• [TASK DESCRIPTION] Restate the following entries exactly, including every line.

** AVAILABLE RECORDS follows **

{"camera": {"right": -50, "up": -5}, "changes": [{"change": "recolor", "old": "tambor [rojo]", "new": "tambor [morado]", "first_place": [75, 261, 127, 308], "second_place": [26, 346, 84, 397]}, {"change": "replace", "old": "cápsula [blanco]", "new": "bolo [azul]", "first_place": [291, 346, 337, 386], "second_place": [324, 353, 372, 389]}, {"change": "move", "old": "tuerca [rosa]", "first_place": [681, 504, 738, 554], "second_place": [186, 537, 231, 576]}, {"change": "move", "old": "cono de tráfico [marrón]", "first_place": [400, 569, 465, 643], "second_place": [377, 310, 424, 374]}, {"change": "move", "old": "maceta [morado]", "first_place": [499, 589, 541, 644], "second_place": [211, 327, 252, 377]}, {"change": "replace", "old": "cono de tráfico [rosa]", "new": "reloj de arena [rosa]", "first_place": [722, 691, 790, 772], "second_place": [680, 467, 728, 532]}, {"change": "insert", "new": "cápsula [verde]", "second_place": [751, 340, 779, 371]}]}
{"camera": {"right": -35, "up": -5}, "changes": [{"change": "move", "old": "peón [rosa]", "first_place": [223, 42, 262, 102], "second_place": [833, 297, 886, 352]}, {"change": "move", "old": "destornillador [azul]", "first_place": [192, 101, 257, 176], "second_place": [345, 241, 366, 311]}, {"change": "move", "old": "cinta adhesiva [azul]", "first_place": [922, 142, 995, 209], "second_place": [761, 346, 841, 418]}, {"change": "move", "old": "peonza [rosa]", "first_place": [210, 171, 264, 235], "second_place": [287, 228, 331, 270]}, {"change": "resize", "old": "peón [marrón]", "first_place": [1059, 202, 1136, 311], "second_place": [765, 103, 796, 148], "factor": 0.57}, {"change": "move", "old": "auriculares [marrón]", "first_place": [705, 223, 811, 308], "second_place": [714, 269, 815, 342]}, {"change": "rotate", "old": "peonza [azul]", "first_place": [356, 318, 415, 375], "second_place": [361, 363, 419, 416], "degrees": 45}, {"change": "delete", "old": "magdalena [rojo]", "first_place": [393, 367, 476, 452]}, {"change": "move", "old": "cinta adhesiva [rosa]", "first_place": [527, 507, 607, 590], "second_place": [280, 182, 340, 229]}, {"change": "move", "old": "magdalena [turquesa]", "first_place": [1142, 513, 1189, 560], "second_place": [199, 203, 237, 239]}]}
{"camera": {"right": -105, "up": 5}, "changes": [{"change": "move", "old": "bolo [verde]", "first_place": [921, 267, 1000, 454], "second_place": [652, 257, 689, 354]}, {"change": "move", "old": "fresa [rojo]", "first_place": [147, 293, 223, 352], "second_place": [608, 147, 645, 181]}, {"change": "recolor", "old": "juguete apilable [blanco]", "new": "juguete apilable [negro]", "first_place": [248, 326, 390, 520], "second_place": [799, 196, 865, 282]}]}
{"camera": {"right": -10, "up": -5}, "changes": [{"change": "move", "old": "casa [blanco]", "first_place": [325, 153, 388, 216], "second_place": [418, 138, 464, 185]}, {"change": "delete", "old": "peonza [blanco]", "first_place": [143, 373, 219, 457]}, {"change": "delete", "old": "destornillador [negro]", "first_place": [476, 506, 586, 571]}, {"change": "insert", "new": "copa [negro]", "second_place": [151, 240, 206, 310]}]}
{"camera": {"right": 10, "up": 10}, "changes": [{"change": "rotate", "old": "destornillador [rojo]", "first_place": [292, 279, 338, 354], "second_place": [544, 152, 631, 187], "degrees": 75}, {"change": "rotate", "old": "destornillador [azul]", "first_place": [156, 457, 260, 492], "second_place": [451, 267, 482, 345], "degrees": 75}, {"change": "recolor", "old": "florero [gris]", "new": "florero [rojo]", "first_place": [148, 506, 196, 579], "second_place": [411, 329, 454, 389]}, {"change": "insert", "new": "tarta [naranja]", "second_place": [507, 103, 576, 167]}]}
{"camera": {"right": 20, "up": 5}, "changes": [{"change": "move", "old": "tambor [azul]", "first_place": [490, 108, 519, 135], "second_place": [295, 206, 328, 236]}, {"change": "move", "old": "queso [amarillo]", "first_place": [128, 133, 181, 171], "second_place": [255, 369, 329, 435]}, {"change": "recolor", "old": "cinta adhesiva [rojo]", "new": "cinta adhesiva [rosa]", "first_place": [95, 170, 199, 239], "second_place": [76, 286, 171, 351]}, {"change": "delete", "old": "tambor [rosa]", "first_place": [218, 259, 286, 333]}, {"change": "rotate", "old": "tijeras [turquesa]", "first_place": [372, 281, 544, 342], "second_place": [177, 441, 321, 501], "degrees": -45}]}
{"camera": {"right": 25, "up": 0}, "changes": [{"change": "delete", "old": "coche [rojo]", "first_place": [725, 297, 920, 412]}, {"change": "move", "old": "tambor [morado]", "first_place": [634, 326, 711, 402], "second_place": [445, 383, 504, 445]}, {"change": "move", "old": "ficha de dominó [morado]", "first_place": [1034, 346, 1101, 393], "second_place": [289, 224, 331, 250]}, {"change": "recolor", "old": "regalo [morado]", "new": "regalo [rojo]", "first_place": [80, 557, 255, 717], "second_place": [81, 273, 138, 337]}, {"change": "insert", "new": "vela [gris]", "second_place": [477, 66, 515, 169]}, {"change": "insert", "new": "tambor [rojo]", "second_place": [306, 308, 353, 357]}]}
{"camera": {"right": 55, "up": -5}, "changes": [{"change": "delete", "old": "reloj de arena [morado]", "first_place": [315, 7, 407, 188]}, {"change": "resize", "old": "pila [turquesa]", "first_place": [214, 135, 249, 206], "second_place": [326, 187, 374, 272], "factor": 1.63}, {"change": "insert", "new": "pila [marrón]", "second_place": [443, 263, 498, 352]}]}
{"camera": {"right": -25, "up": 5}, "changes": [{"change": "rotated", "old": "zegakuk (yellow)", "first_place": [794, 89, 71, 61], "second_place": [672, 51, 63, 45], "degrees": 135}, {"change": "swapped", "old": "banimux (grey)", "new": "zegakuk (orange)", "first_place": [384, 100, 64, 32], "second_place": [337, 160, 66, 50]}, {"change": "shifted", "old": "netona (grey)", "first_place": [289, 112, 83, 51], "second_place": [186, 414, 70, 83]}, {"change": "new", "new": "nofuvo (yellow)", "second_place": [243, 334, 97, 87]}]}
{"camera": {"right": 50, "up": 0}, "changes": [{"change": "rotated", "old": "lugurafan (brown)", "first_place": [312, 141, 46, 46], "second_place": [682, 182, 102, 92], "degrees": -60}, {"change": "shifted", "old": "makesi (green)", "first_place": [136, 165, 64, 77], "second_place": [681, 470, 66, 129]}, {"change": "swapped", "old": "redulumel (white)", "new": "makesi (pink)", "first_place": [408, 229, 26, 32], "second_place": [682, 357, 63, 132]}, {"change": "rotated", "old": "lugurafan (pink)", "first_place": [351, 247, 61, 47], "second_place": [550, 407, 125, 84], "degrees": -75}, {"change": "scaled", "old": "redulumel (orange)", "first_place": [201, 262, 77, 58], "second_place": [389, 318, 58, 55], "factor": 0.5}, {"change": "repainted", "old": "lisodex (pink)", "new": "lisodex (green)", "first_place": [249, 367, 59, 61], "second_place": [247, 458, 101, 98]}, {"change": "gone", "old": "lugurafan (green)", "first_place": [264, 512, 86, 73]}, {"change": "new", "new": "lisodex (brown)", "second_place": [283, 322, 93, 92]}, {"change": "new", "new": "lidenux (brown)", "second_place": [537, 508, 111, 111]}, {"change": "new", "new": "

** End of AVAILABLE RECORDS **

• [RESPONSE BOX]
{"camera": {"right": -50, "up": -5}, "changes": [{"change": "recolor", "old": "tambor [rojo]", "new": "tambor [morado]", "first_place": [75, 261, 127, 308], "second_place": [26, 346, 84, 397]}, {"change": "replace", "old": "cápsula [blanco]", "new": "bolo [azul]", "first_place": [291, 346, 337, 386], "second_place": [324, 353, 372, 389]}, {"change": "move", "old": "tuerca [rosa]", "first_place": [681, 504, 738, 554], "second_place": [186, 537, 231, 576]}, {"change": "move", "old": "cono de tráfico [marrón]", "first_place": [400, 569, 465, 643], "second_place": [377, 310, 424, 374]}, {"change": "move", "old": "maceta [morado]", "first_place": [499, 589, 541, 644], "second_place": [211, 327, 252, 377]}, {"change": "replace", "old": "cono de tráfico [rosa]", "new": "reloj de arena [rosa]", "first_place": [722, 691, 790, 772], "second_place": [680, 467, 728, 532]}, {"change": "insert", "new": "cápsula [verde]", "second_place": [751, 340, 779, 371]}]}
{"camera": {"right": -35, "up": -5}, "changes": [{"change": "move", "old": "peón [rosa]", "first_place": [223, 42, 262, 102], "second_place": [833, 297, 886, 352]}, {"change": "move", "old": "destornillador [azul]", "first_place": [192, 101, 257, 176], "second_place": [345, 241, 366, 311]}, {"change": "move", "old": "cinta adhesiva [azul]", "first_place": [922, 142, 995, 209], "second_place": [761, 346, 841, 418]}, {"change": "move", "old": "peonza [rosa]", "first_place": [210, 171, 264, 235], "second_place": [287, 228, 331, 270]}, {"change": "resize", "old": "peón [marrón]", "first_place": [1059, 202, 1136, 311], "second_place": [765, 103, 796, 148], "factor": 0.57}, {"change": "move", "old": "auriculares [marrón]", "first_place": [705, 223, 811, 308], "second_place": [714, 269, 815, 342]}, {"change": "rotate", "old": "peonza [azul]", "first_place": [356, 318, 415, 375], "second_place": [361, 363, 419, 416], "degrees": 45}, {"change": "delete", "old": "magdalena [rojo]", "first_place": [393, 367, 476, 452]}, {"change": "move", "old": "cinta adhesiva [rosa]", "first_place": [527, 507, 607, 590], "second_place": [280, 182, 340, 229]}, {"change": "move", "old": "magdalena [turquesa]", "first_place": [1142, 513, 1189, 560], "second_place": [199, 203, 237, 239]}]}
{"camera": {"right": -105, "up": 5}, "changes": [{"change": "move", "old": "bolo [verde]", "first_place": [921, 267, 1000, 454], "second_place": [652, 257, 689, 354]}, {"change": "move", "old": "fresa [rojo]", "first_place": [147, 293, 223, 352], "second_place": [608, 147, 645, 181]}, {"change": "recolor", "old": "juguete apilable [blanco]", "new": "juguete apilable [negro]", "first_place": [248, 326, 390, 520], "second_place": [799, 196, 865, 282]}]}
{"camera": {"right": -10, "up": -5}, "changes": [{"change": "move", "old": "casa [blanco]", "first_place": [325, 153, 388, 216], "second_place": [418, 138, 464, 185]}, {"change": "delete", "old": "peonza [blanco]", "first_place": [143, 373, 219, 457]}, {"change": "delete", "old": "destornillador [negro]", "first_place": [476, 506, 586, 571]}, {"change": "insert", "new": "copa [negro]", "second_place": [151, 240, 206, 310]}]}
{"camera": {"right": 10, "up": 10}, "changes": [{"change": "rotate", "old": "destornillador [rojo]", "first_place": [292, 279, 338, 354], "second_place": [544, 152, 631, 187], "degrees": 75}, {"change": "rotate", "old": "destornillador [azul]", "first_place": [156, 457, 260, 492], "second_place": [451, 267, 482, 345], "degrees": 75}, {"change": "recolor", "old": "florero [gris]", "new": "florero [rojo]", "first_place": [148, 506, 196, 579], "second_place": [411, 329, 454, 389]}, {"change": "insert", "new": "tarta [naranja]", "second_place": [507, 103, 576, 167]}]}
{"camera": {"right": 20, "up": 5}, "changes": [{"change": "move", "old": "tambor [azul]", "first_place": [490, 108, 519, 135], "second_place": [295, 206, 328, 236]}, {"change": "move", "old": "queso [amarillo]", "first_place": [128, 133, 181, 171], "second_place": [255, 369, 329, 435]}, {"change": "recolor", "old": "cinta adhesiva [rojo]", "new": "cinta adhesiva [rosa]", "first_place": [95, 170, 199, 239], "second_place": [76, 286, 171, 351]}, {"change": "delete", "old": "tambor [rosa]", "first_place": [218, 259, 286, 333]}, {"change": "rotate", "old": "tijeras [turquesa]", "first_place": [372, 281, 544, 342], "second_place": [177, 441, 321, 501], "degrees": -45}]}
{"camera": {"right": 25, "up": 0}, "changes": [{"change": "delete", "old": "coche [rojo]", "first_place": [725, 297, 920, 412]}, {"change": "move", "old": "tambor [morado]", "first_place": [634, 326, 711, 402], "second_place": [445, 383, 504, 445]}, {"change": "move", "old": "ficha de dominó [morado]", "first_place": [1034, 346, 1101, 393], "second_place": [289, 224, 331, 250]}, {"change": "recolor", "old": "regalo [morado]", "new": "regalo [rojo]", "first_place": [80, 557, 255, 717], "second_place": [81, 273, 138, 337]}, {"change": "insert", "new": "vela [gris]", "second_place": [477, 66, 515, 169]}, {"change": "insert", "new": "tambor [rojo]", "second_place": [306, 308, 353, 357]}]}
{"camera": {"right": 55, "up": -5}, "changes": [{"change": "delete", "old": "reloj de arena [morado]", "first_place": [315, 7, 407, 188]}, {"change": "resize", "old": "pila [turquesa]", "first_place": [214, 135, 249, 206], "second_place": [326, 187, 374, 272], "factor": 1.63}, {"change": "insert", "new": "pila [marrón]", "second_place": [443, 263, 498, 352]}]}
{"camera": {"right": -25, "up": 5}, "changes": [{"change": "rotated", "old": "zegakuk (yellow)", "first_place": [794, 89, 71, 61], "second_place": [672, 51, 63, 45], "degrees": 135}, {"change": "swapped", "old": "banimux (grey)", "new": "zegakuk (orange)", "first_place": [384, 100, 64, 32], "second_place": [337, 160, 66, 50]}, {"change": "shifted", "old": "netona (grey)", "first_place": [289, 112, 83, 51], "second_place": [186, 414, 70, 83]}, {"change": "new", "new": "nofuvo (yellow)", "second_place": [243, 334, 97, 87]}]}
{"camera": {"right": 50, "up": 0}, "changes": [{"change": "rotated", "old": "lugurafan (brown)", "first_place": [312, 141, 46, 46], "second_place": [682, 182, 102, 92], "degrees": -60}, {"change": "shifted", "old": "makesi (green)", "first_place": [136, 165, 64, 77], "second_place": [681, 470, 66, 129]}, {"change": "swapped", "old": "redulumel (white)", "new": "makesi (pink)", "first_place": [408, 229, 26, 32], "second_place": [682, 357, 63, 132]}, {"change": "rotated", "old": "lugurafan (pink)", "first_place": [351, 247, 61, 47], "second_place": [550, 407, 125, 84], "degrees": -75}, {"change": "scaled", "old": "redulumel (orange)", "first_place": [201, 262, 77, 58], "second_place": [389, 318, 58, 55], "factor": 0.5}, {"change": "repainted", "old": "lisodex (pink)", "new": "lisodex (green)", "first_place": [249, 367, 59, 61], "second_place": [247, 458, 101, 98]}, {"change": "gone", "old": "lugurafan (green)", "first_place": [264, 512, 86, 73]}, {"change": "new", "new": "lisodex (brown)", "second_place": [283, 322, 93, 92]}, {"change": "new", "new": "lidenux (brown)", "second_place": [537, 508, 111, 111]}, {"change": "new", "new": "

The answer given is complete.